§ Description of the task: Range to repeat from the listing below: the line containing "black shoe: 3 -> 2" down to the line containing "blue dumbbell: 3 -> 1", both included. Copy it exactly, pictures excluded, and add nothing else.

§ Entries shown:
□ □ □ □ □ □ □
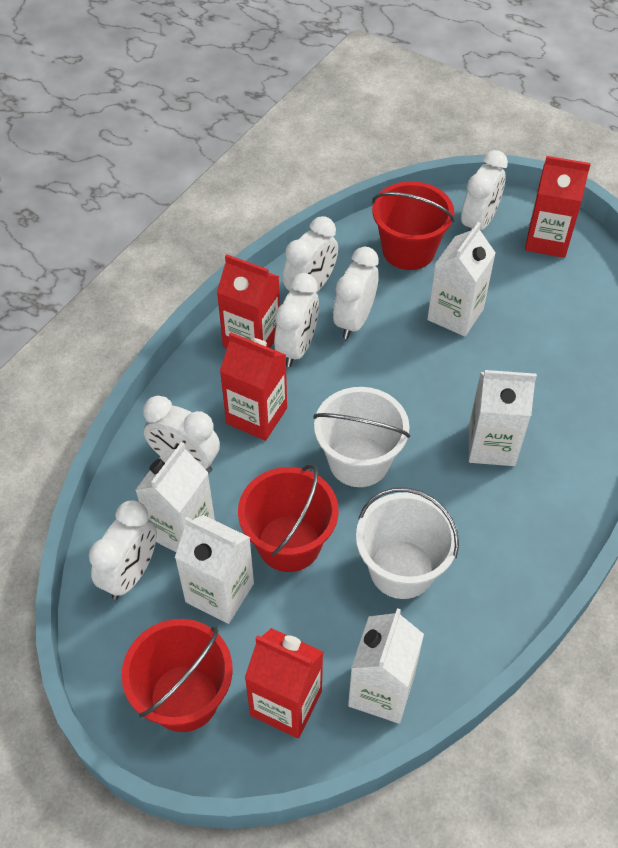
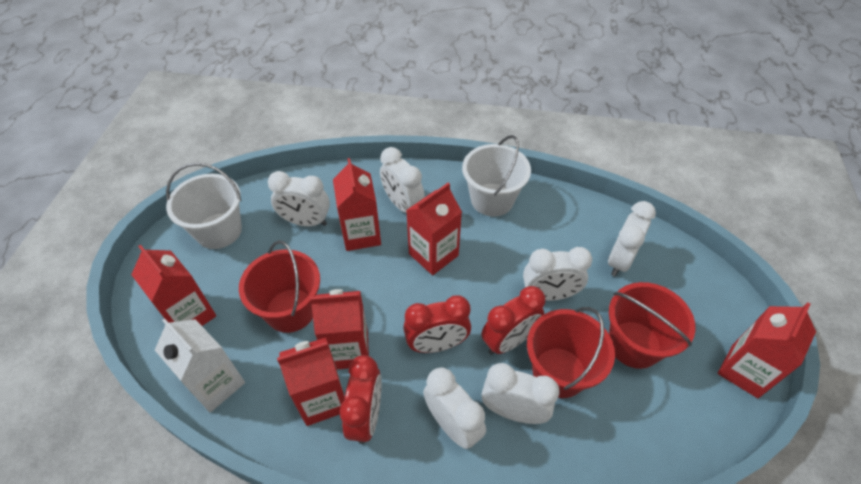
red carton: 4 -> 6
red clock: 0 -> 3
white carton: 5 -> 1

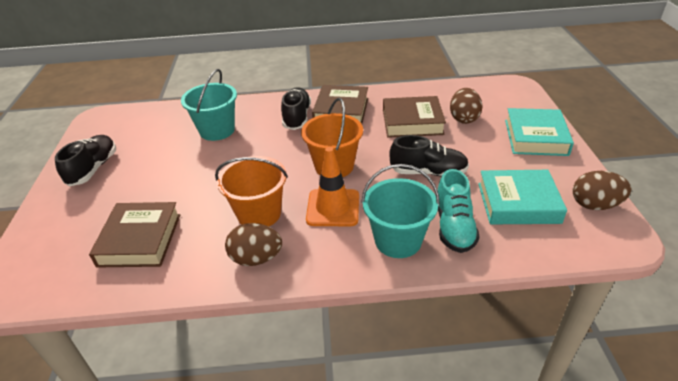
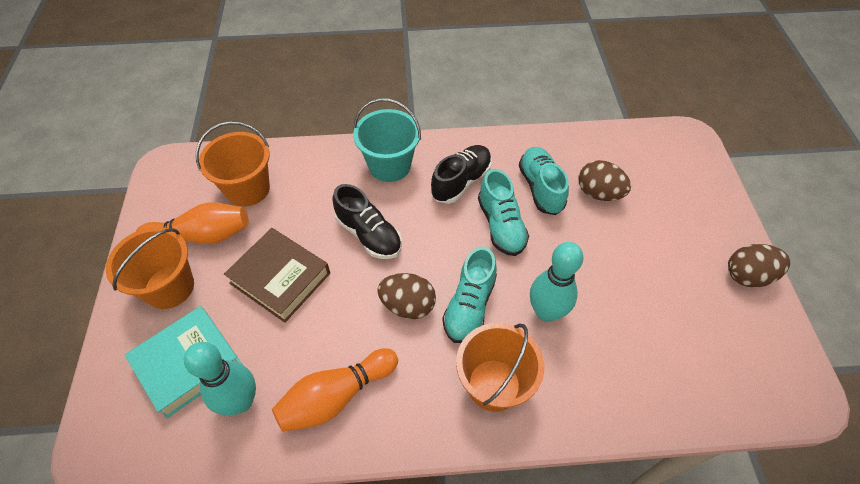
black shoe: 3 -> 2
brown book: 3 -> 1
orange bowling pin: 0 -> 2
orange bucket: 2 -> 3
orange traffic cone: 1 -> 0
turquoise book: 2 -> 1
turquoise bowling pin: 0 -> 2
turquoise bucket: 2 -> 1
turquoise shoe: 1 -> 3

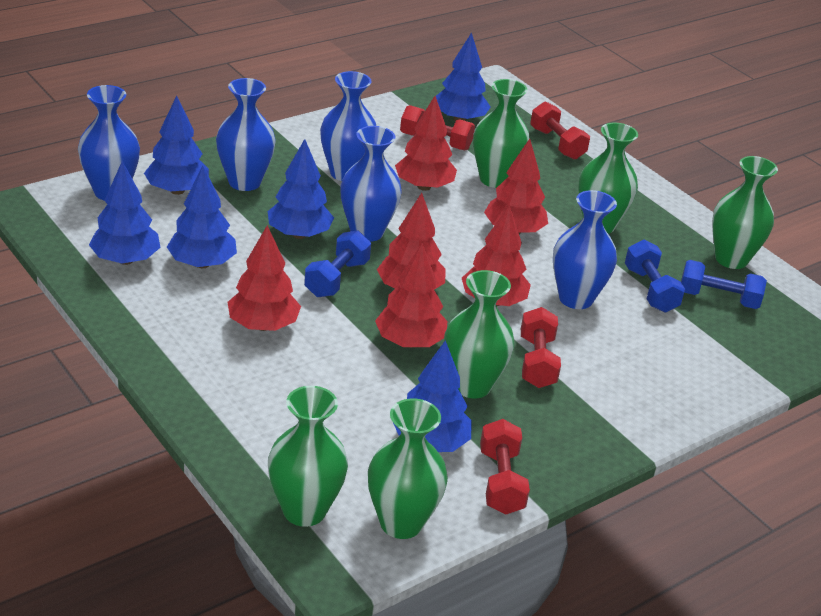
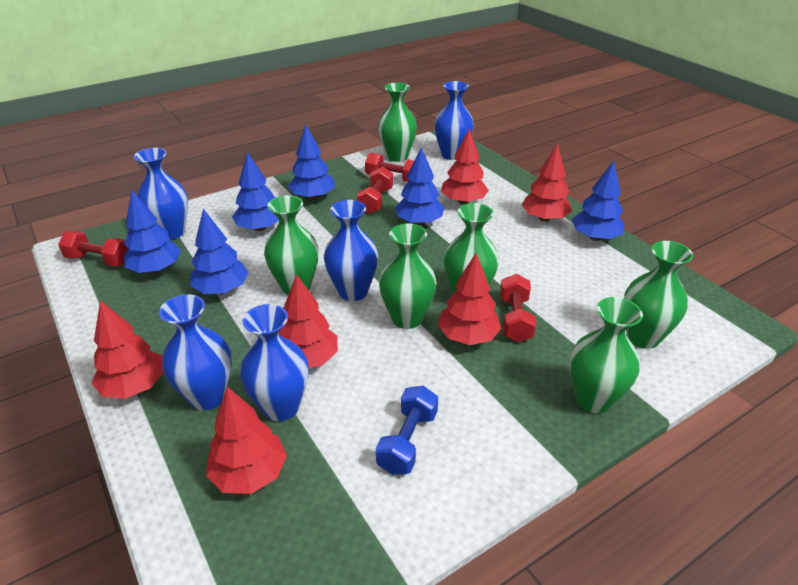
blue dumbbell: 3 -> 1

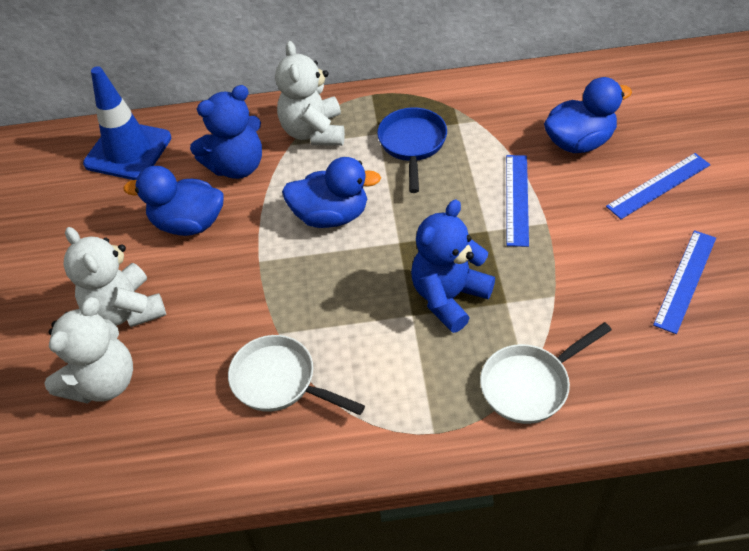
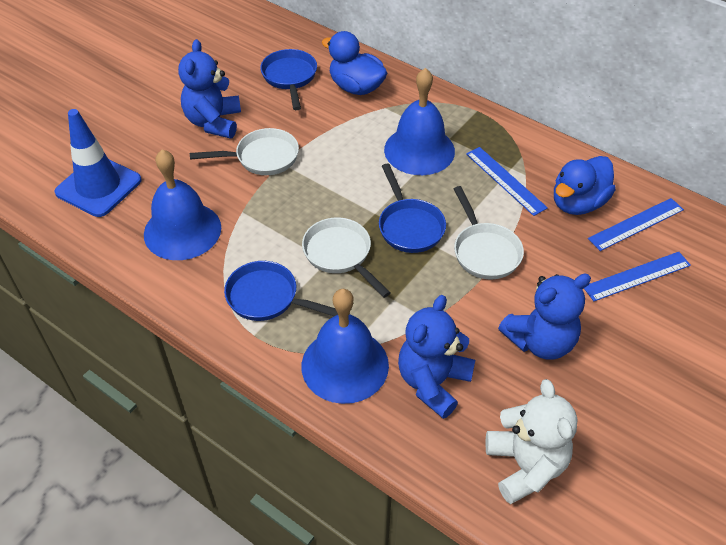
blue bell: 0 -> 3
blue duck: 3 -> 2
blue pan: 1 -> 3
blue teddy bear: 2 -> 3
white pan: 2 -> 3
white teddy bear: 3 -> 1

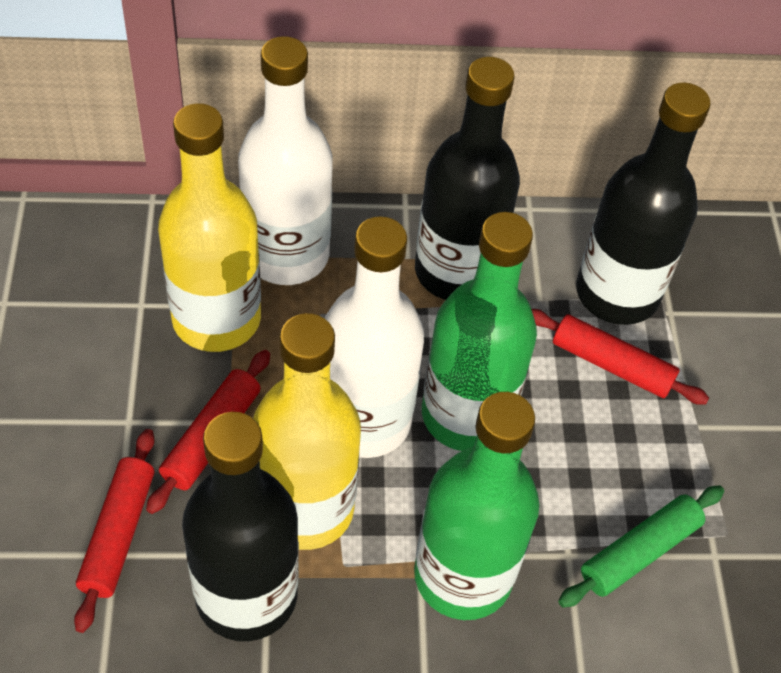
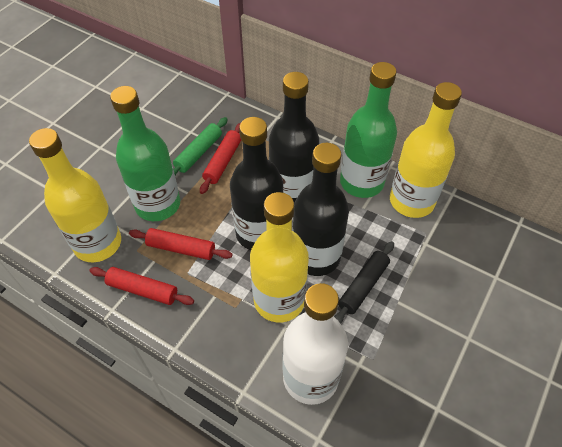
black rolling pin: 0 -> 1
white bottle: 2 -> 1
yellow bottle: 2 -> 3

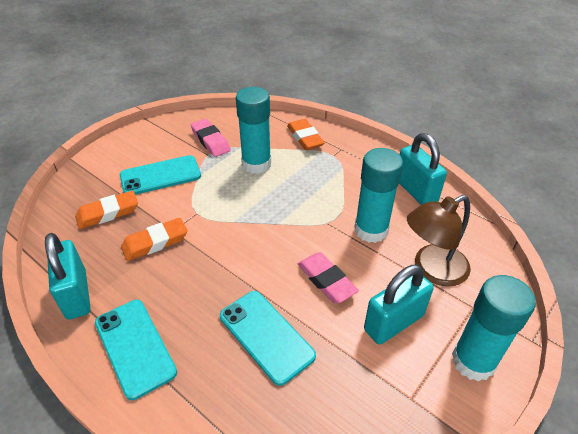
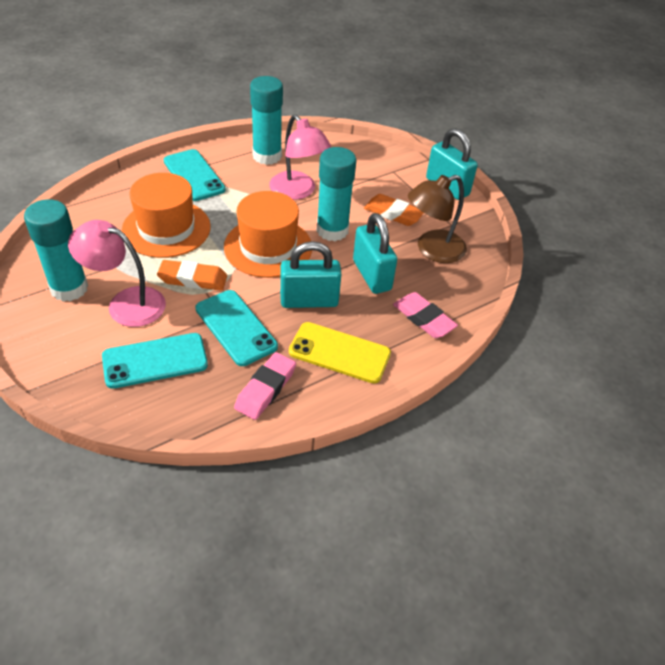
orange eraser: 3 -> 2
orange hat: 0 -> 2
pink lamp: 0 -> 2
yellow phone: 0 -> 1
□ □ □ □ □ □ □
§ Exercise output:
black shoe: 3 -> 2
brown book: 3 -> 1
orange bowling pin: 0 -> 2
orange bucket: 2 -> 3
orange traffic cone: 1 -> 0
turquoise book: 2 -> 1
turquoise bowling pin: 0 -> 2
turquoise bucket: 2 -> 1
turquoise shoe: 1 -> 3

blue dumbbell: 3 -> 1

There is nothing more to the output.